---- SUPPLIED MATERIAL

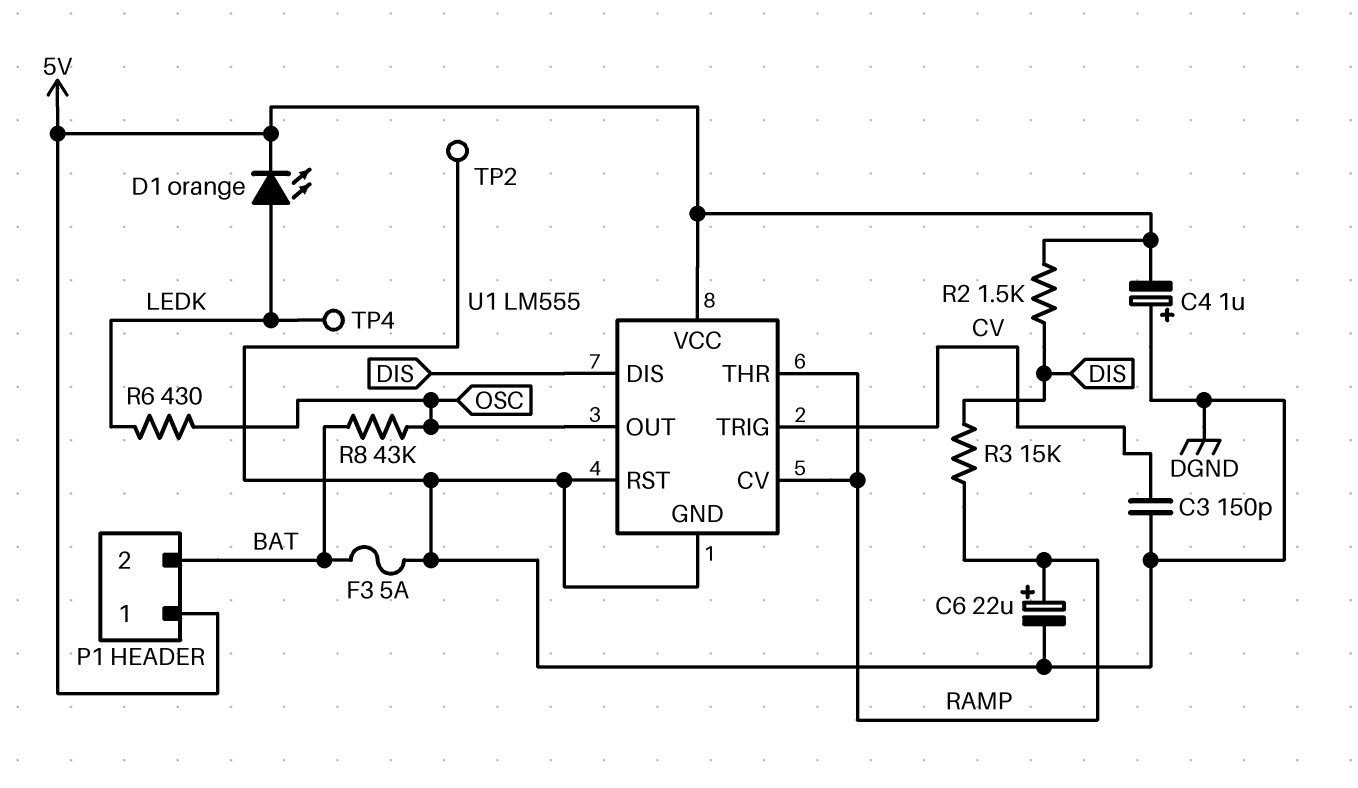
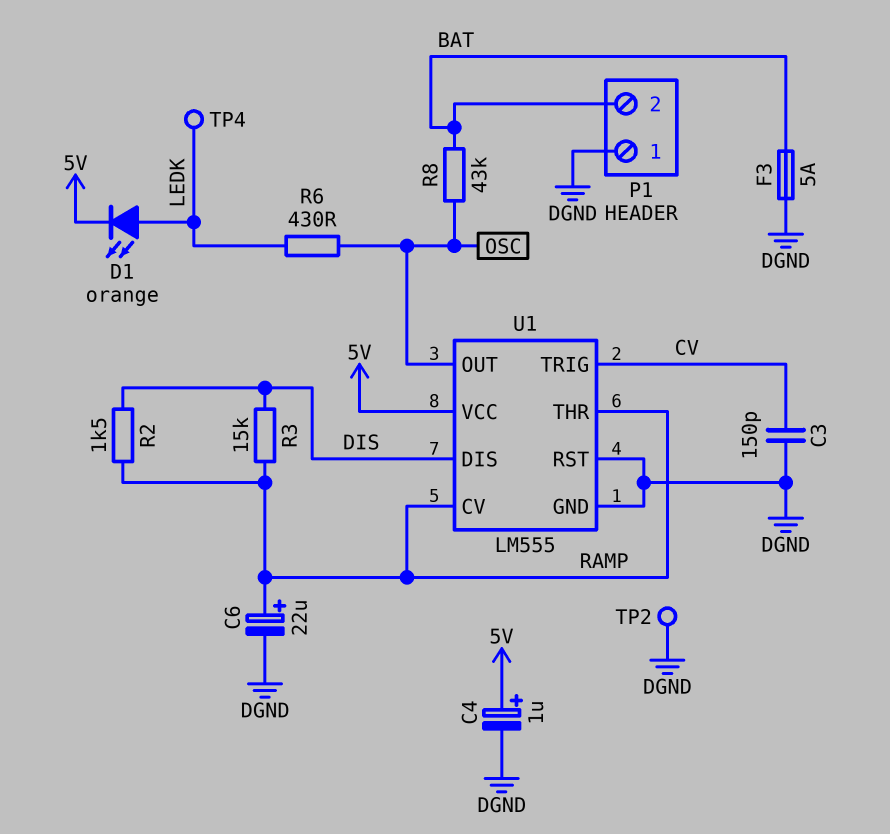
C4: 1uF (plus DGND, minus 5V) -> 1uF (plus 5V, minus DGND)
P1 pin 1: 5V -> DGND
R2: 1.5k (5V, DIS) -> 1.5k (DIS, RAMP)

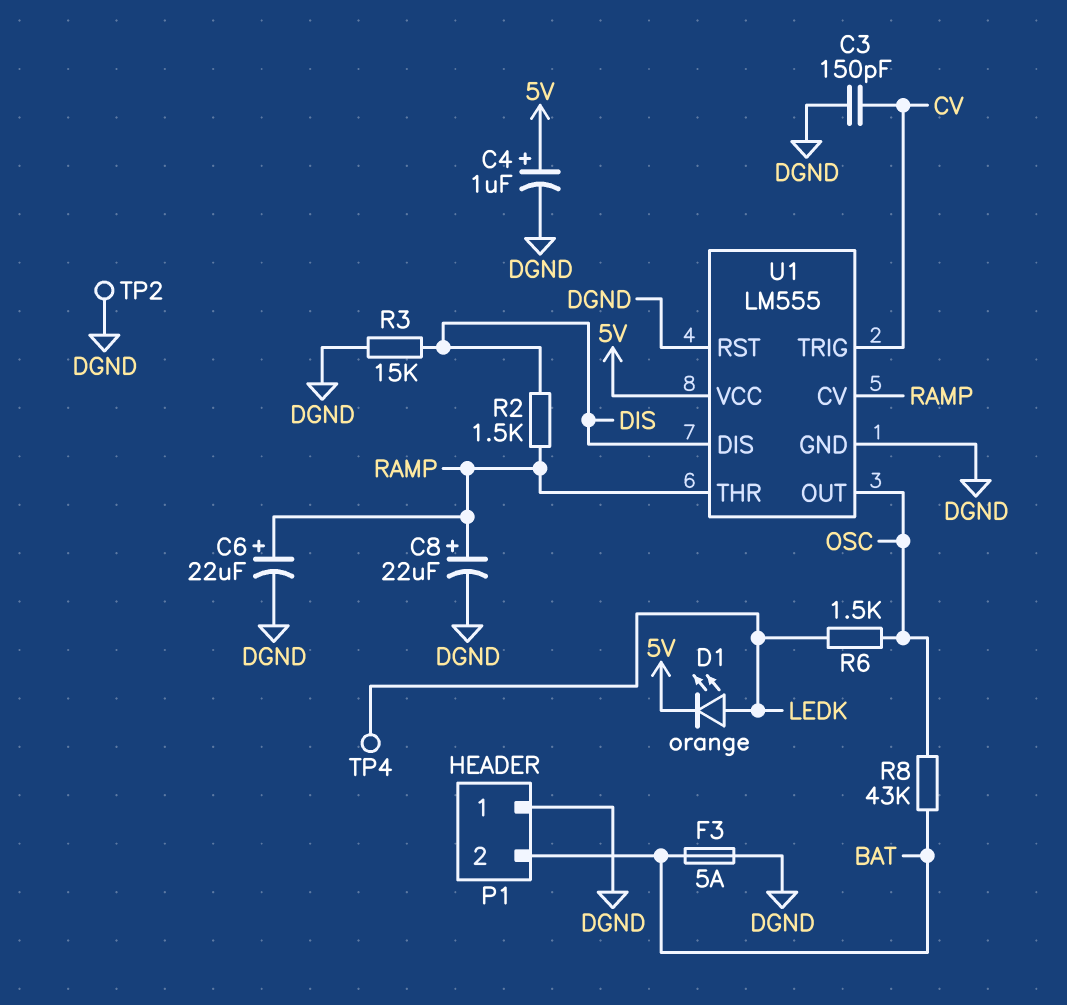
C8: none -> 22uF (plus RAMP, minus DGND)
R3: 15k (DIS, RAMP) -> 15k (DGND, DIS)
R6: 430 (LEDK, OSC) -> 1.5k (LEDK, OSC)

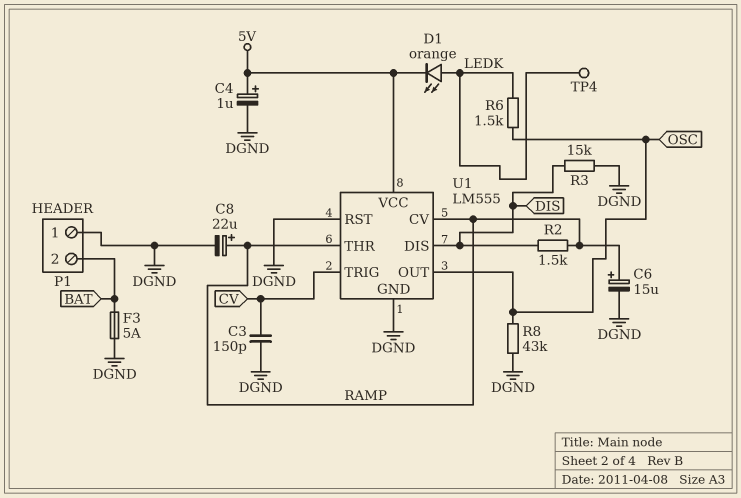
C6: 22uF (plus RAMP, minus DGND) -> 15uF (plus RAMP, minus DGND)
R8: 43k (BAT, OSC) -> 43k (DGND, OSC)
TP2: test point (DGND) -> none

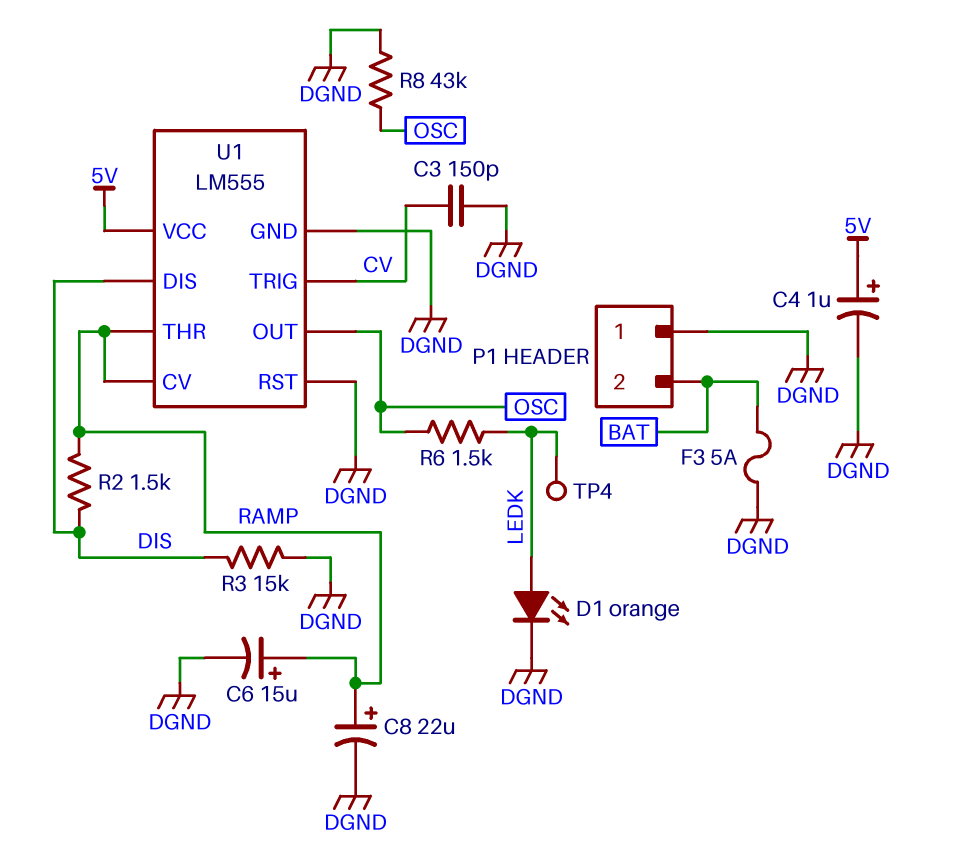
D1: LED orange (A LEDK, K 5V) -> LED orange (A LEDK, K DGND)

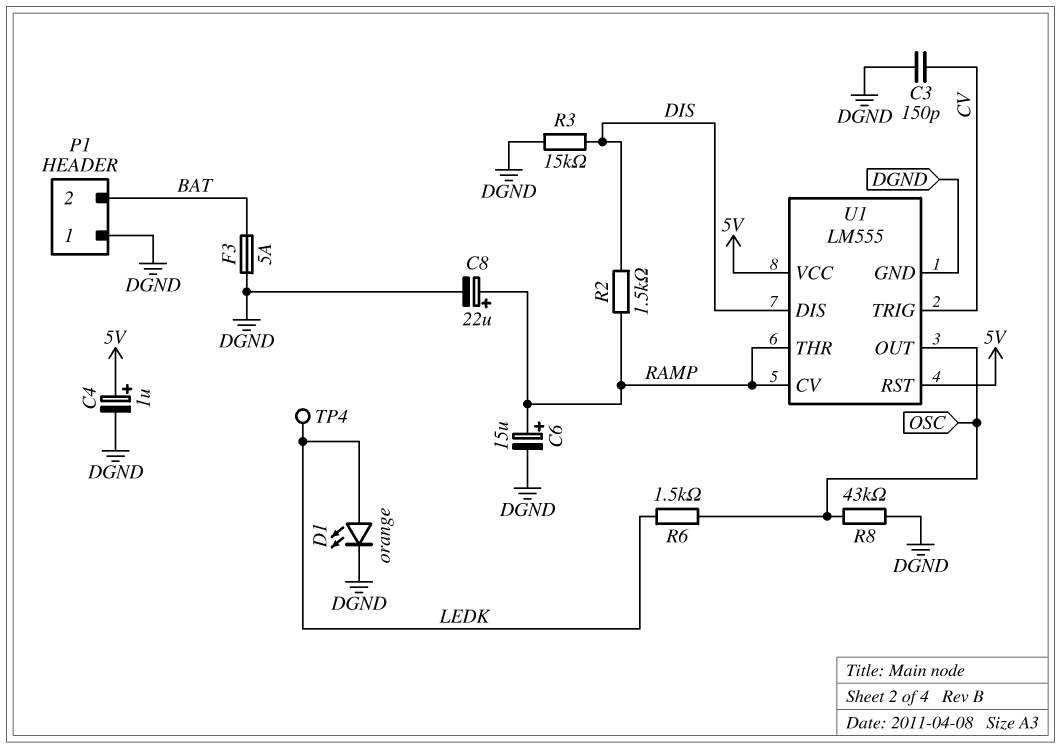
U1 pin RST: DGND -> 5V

--------

TASK DETAILS
Find the string "RAMP" in the entries above and return each line that holds it.

EXERCISE RESPONSE
R2: 1.5k (5V, DIS) -> 1.5k (DIS, RAMP)
C8: none -> 22uF (plus RAMP, minus DGND)
R3: 15k (DIS, RAMP) -> 15k (DGND, DIS)
C6: 22uF (plus RAMP, minus DGND) -> 15uF (plus RAMP, minus DGND)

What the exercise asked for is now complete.